» **AIM OF THE EXERCISE**
Give every line of the data again, unchanged, but with no pictures.

» **DATA FOR PROCESSING**
○ ○ ○ ○ ○

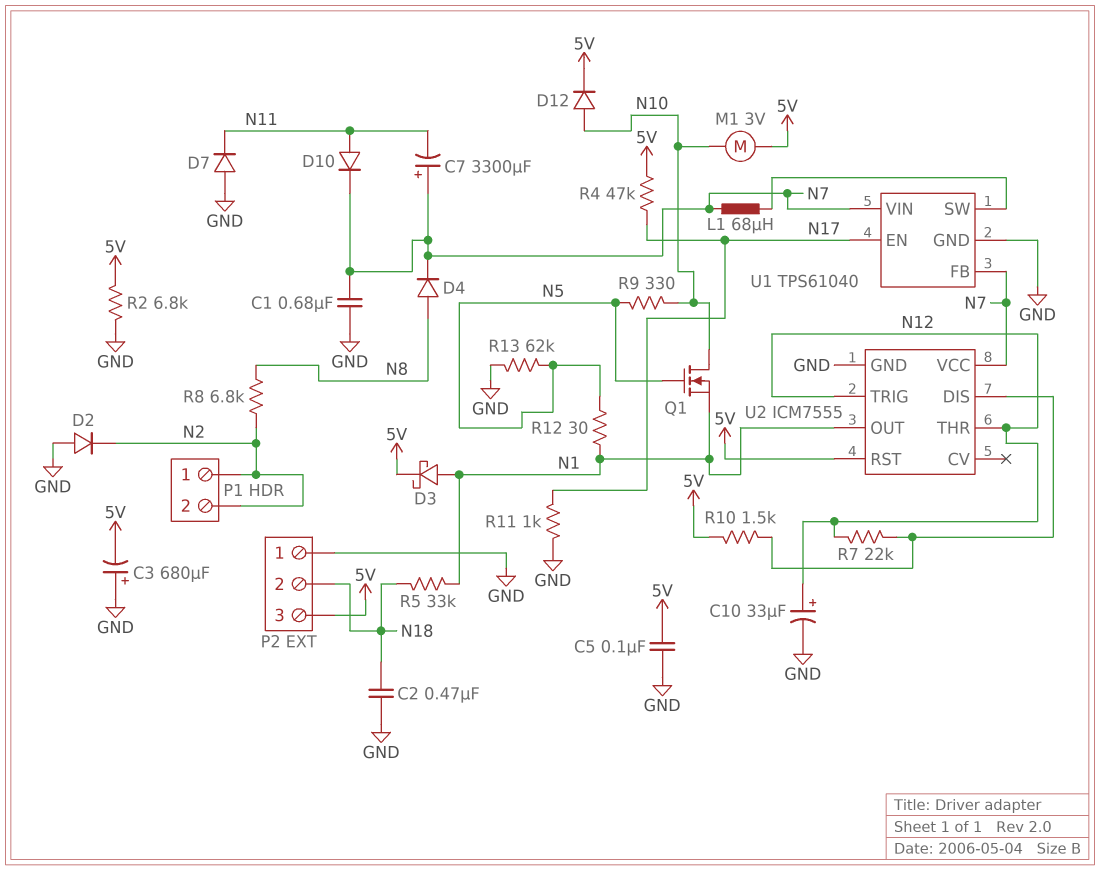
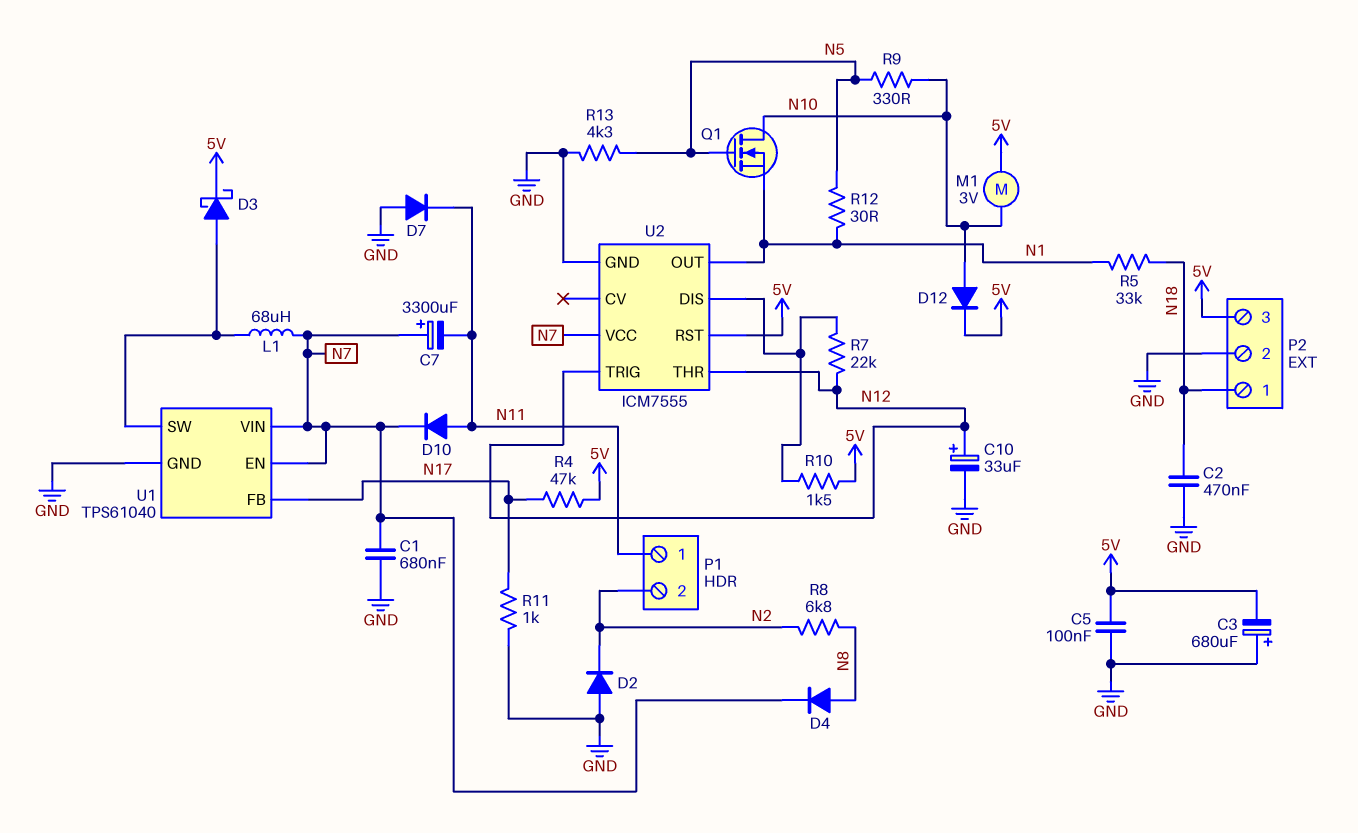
D3: schottky (A N1, K 5V) -> schottky (A U1/SW, K 5V)
P1 pin 1: N2 -> N11
P2 pin 1: GND -> N18
P2 pin 2: N18 -> GND
R2: 6.8k (5V, GND) -> none
R13: 62k (GND, N5) -> 4.3k (GND, N5)
U1 pin EN: N17 -> N7
U1 pin FB: N7 -> N17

○ ○ ○ ○ ○

» **TASK OUTPUT**
D3: schottky (A N1, K 5V) -> schottky (A U1/SW, K 5V)
P1 pin 1: N2 -> N11
P2 pin 1: GND -> N18
P2 pin 2: N18 -> GND
R2: 6.8k (5V, GND) -> none
R13: 62k (GND, N5) -> 4.3k (GND, N5)
U1 pin EN: N17 -> N7
U1 pin FB: N7 -> N17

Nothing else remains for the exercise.